(Stored items from a collection)
============
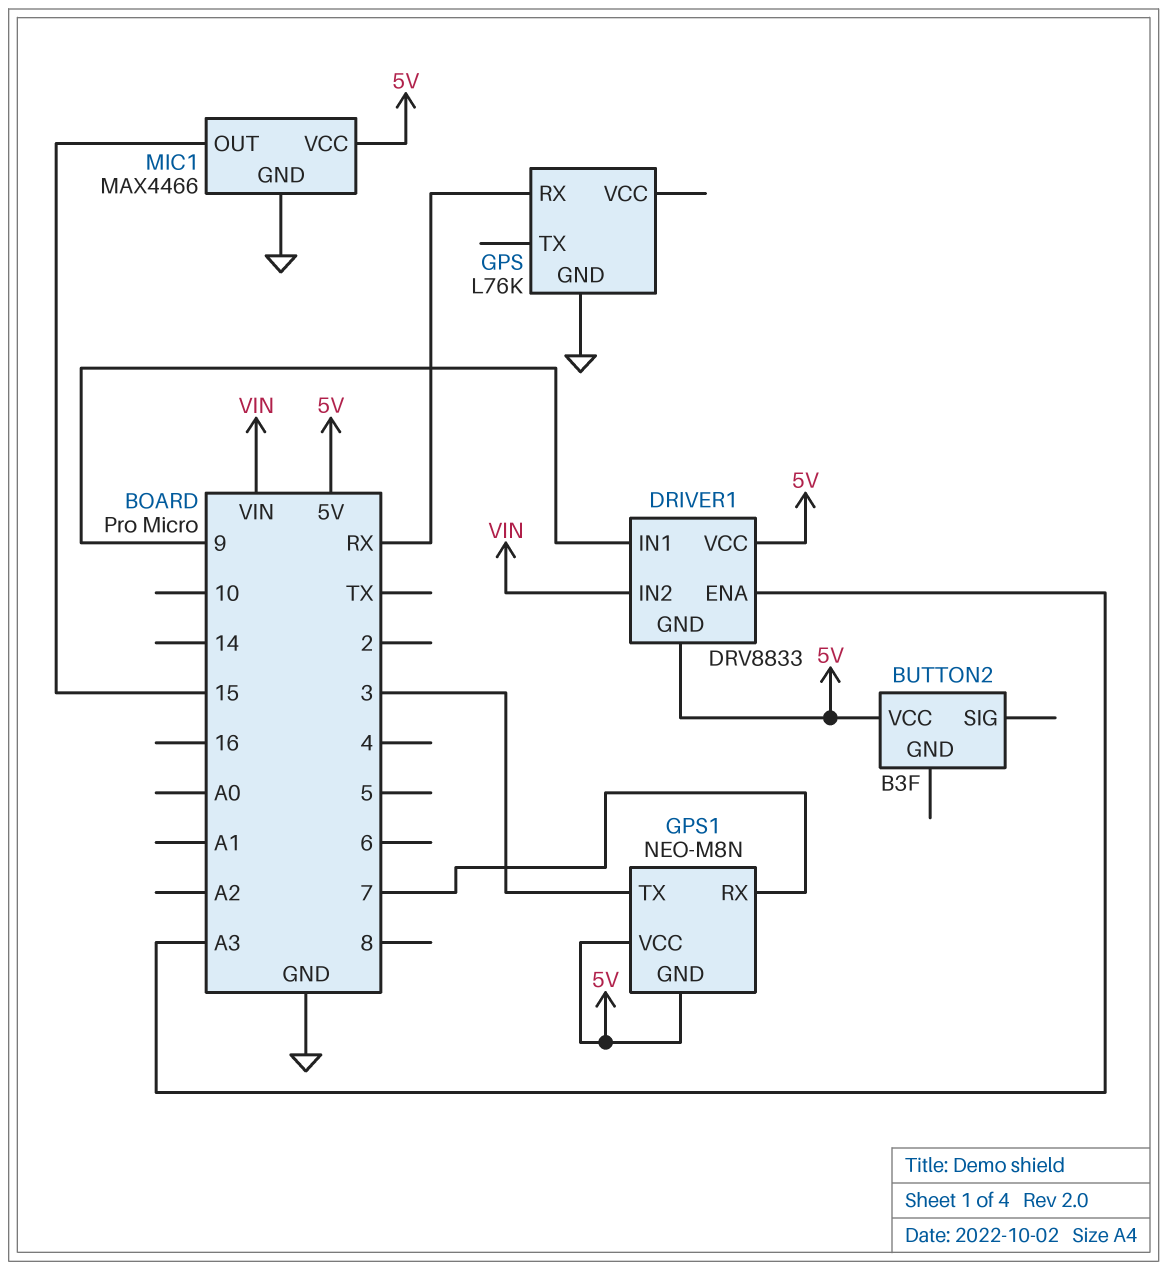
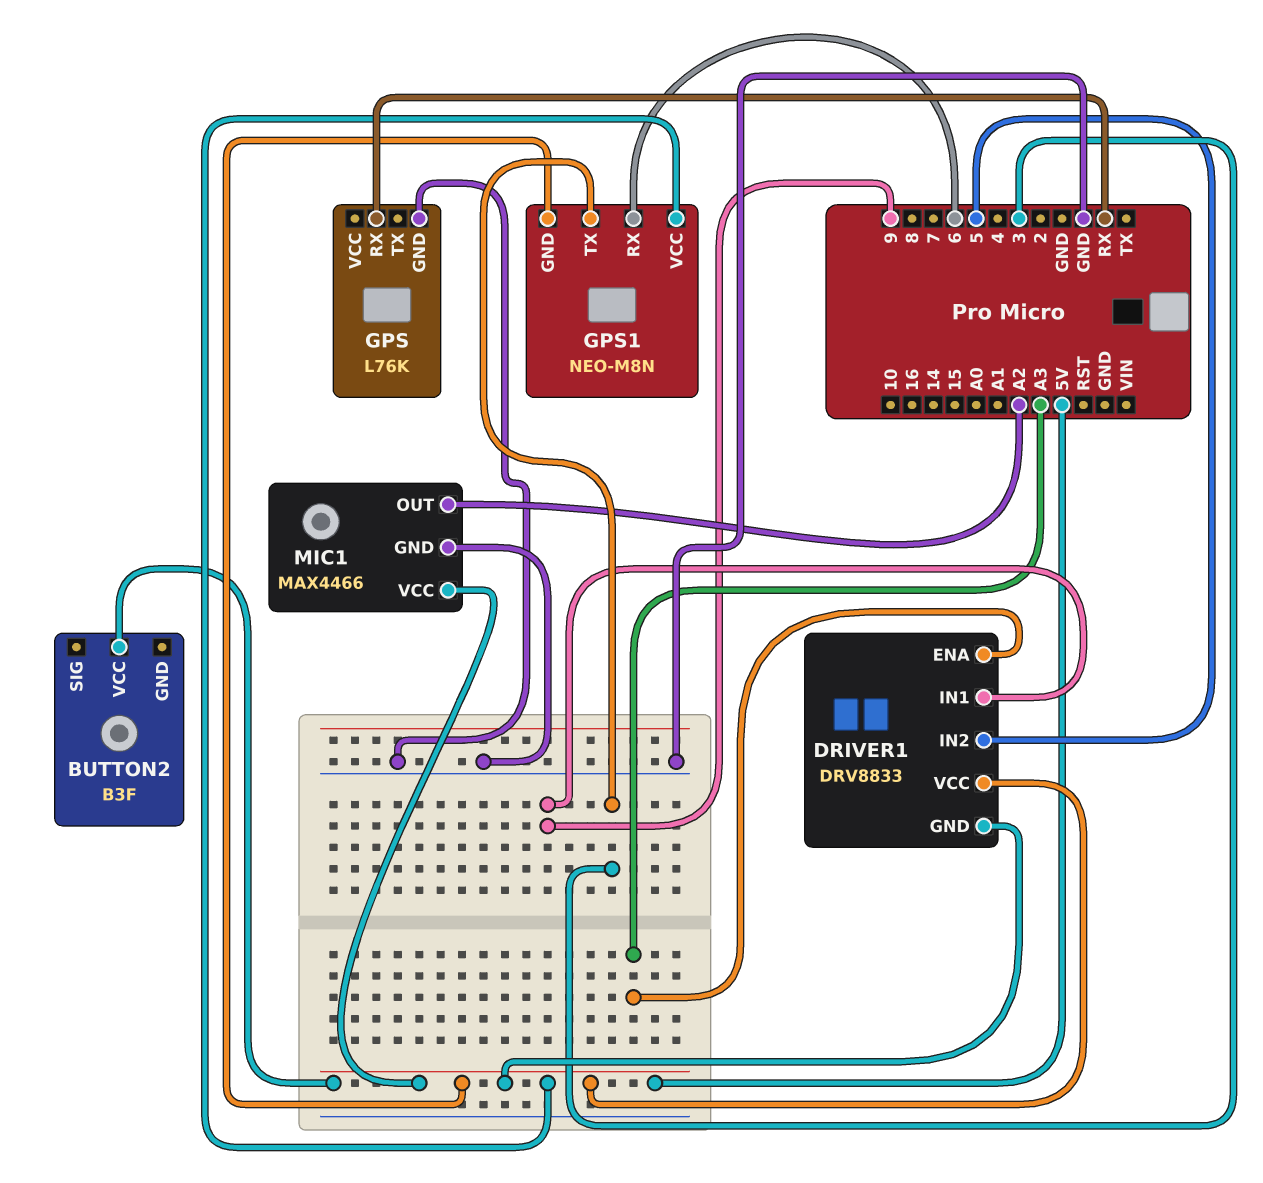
DRIVER1 pin IN2: VIN -> 5
GPS1 pin RX: 7 -> 6
MIC1 pin OUT: 15 -> A2

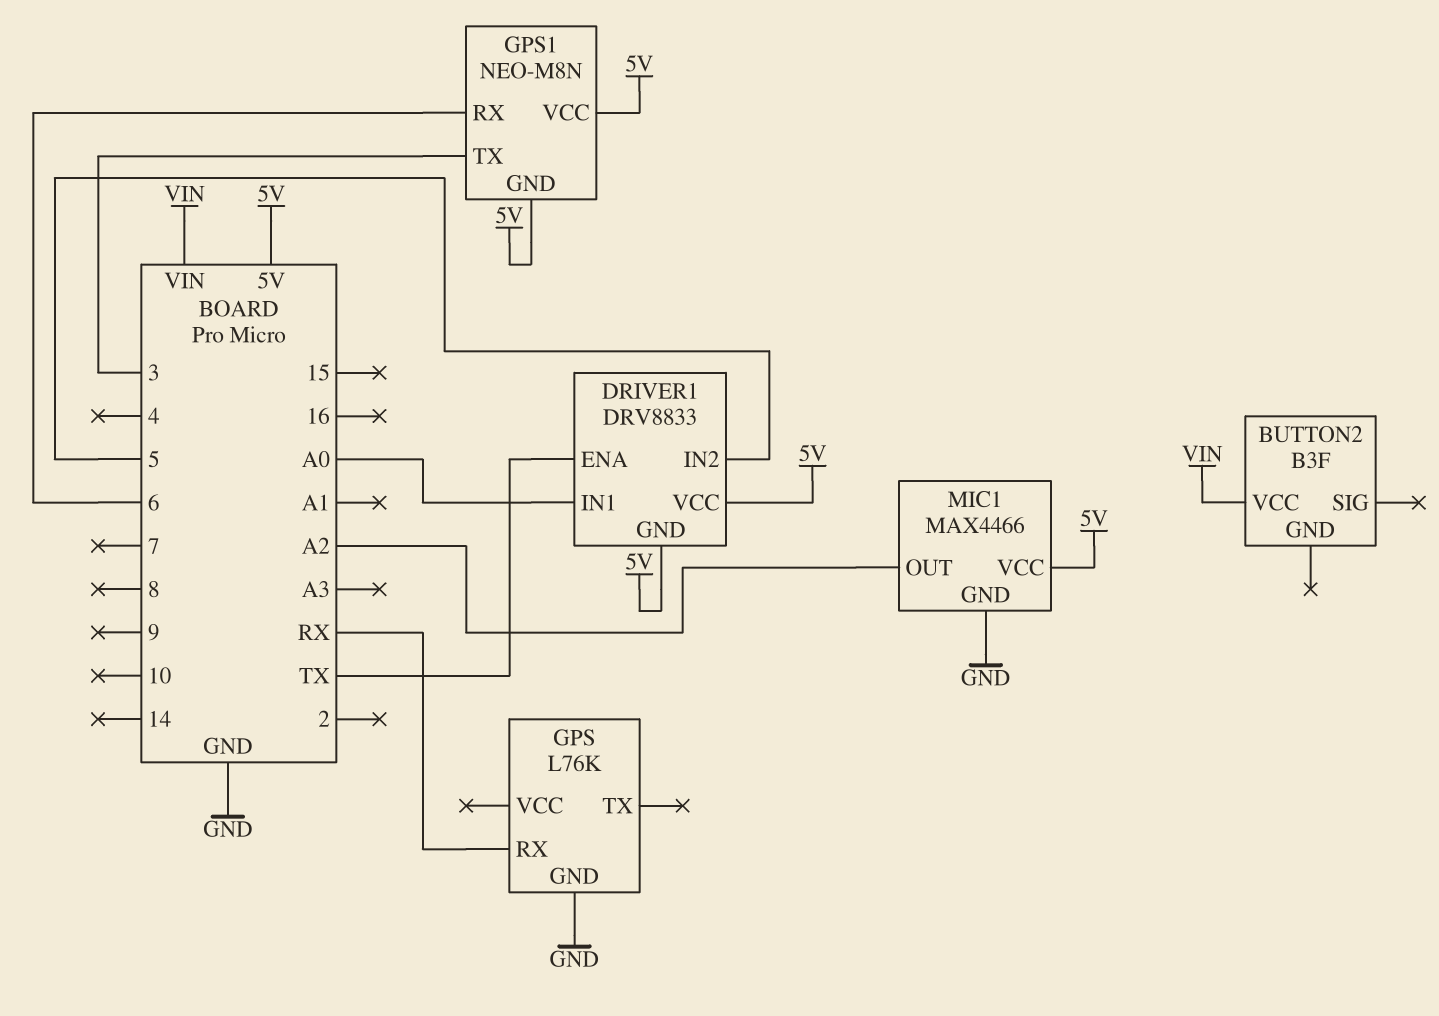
BUTTON2 pin VCC: 5V -> VIN
DRIVER1 pin ENA: A3 -> TX
DRIVER1 pin IN1: 9 -> A0

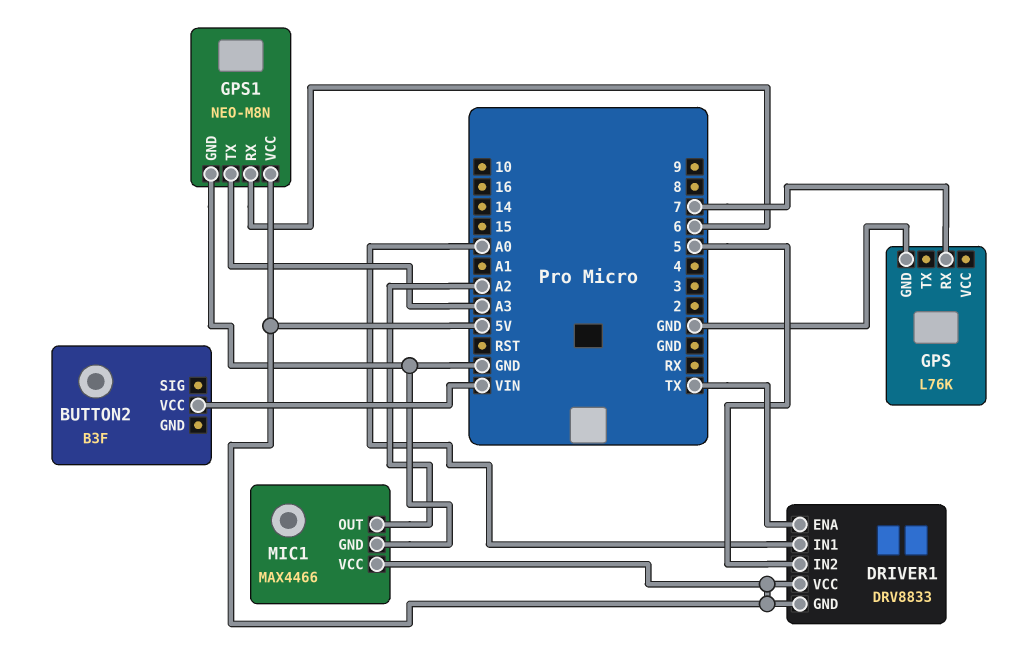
GPS pin RX: RX -> 7
GPS1 pin GND: 5V -> GND
GPS1 pin TX: 3 -> A3

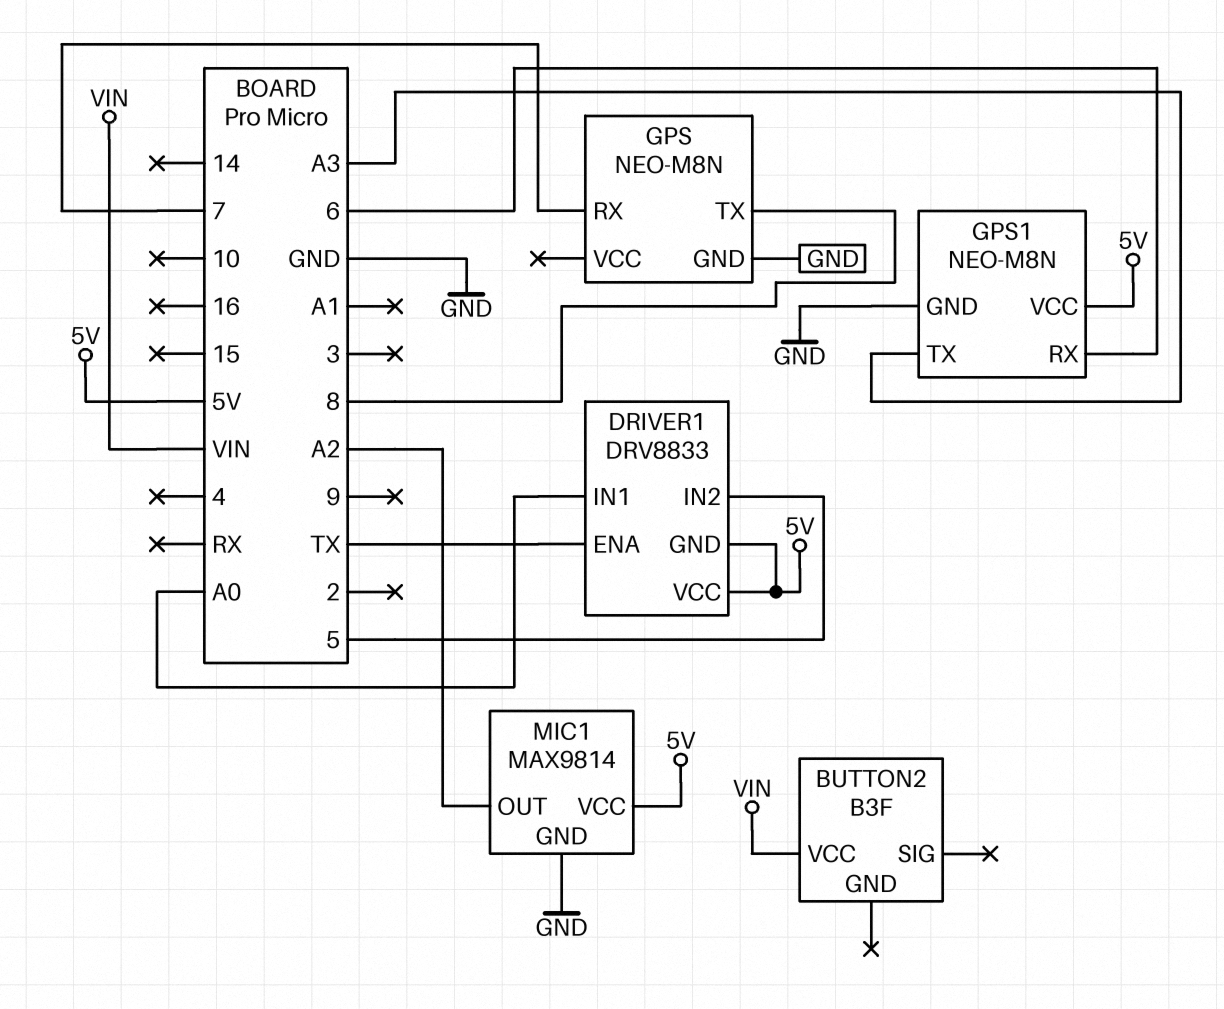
GPS: L76K -> NEO-M8N
GPS pin TX: none -> 8
MIC1: MAX4466 -> MAX9814

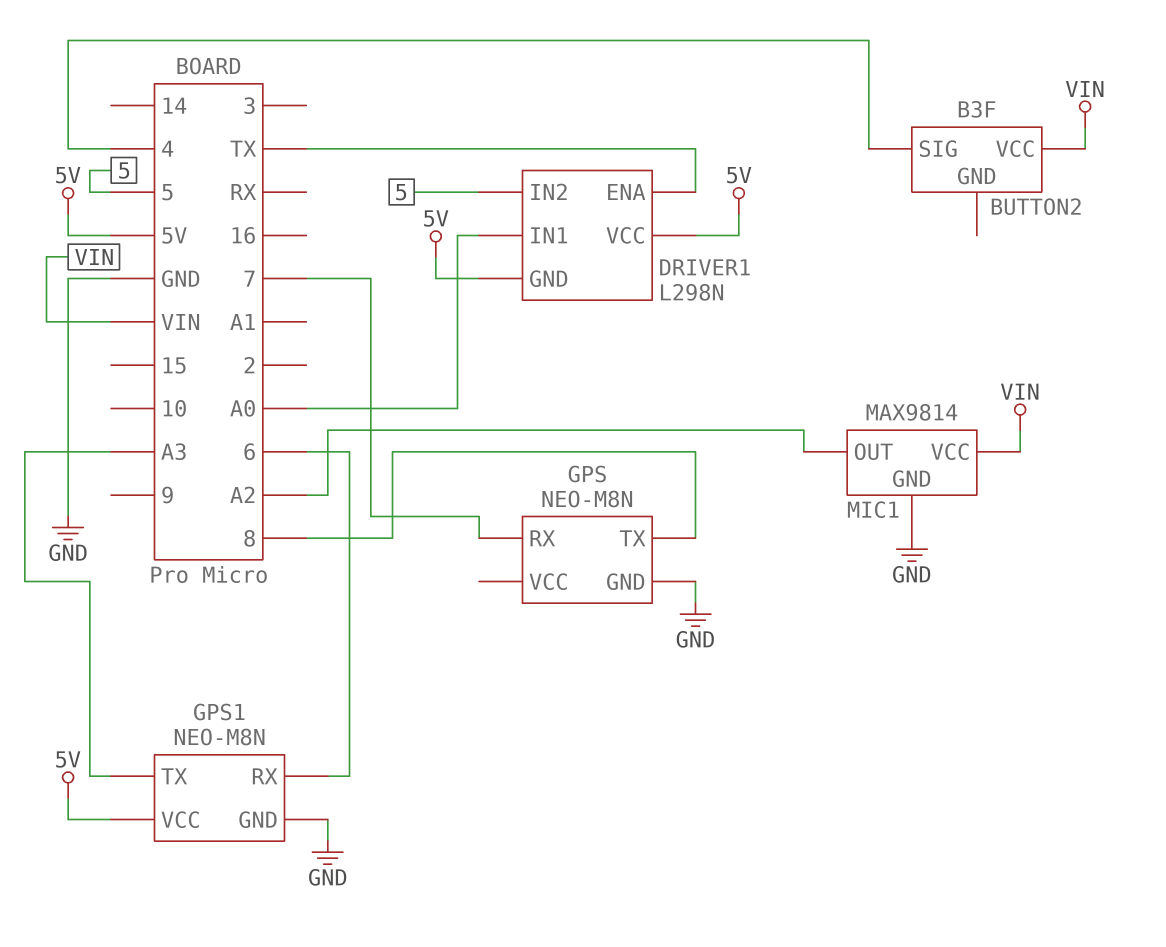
BUTTON2 pin SIG: none -> 4
DRIVER1: DRV8833 -> L298N
MIC1 pin VCC: 5V -> VIN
============
How to complete this task
Reproduce every entry exactly, but omit each picture.

Written reply
DRIVER1 pin IN2: VIN -> 5
GPS1 pin RX: 7 -> 6
MIC1 pin OUT: 15 -> A2

BUTTON2 pin VCC: 5V -> VIN
DRIVER1 pin ENA: A3 -> TX
DRIVER1 pin IN1: 9 -> A0

GPS pin RX: RX -> 7
GPS1 pin GND: 5V -> GND
GPS1 pin TX: 3 -> A3

GPS: L76K -> NEO-M8N
GPS pin TX: none -> 8
MIC1: MAX4466 -> MAX9814

BUTTON2 pin SIG: none -> 4
DRIVER1: DRV8833 -> L298N
MIC1 pin VCC: 5V -> VIN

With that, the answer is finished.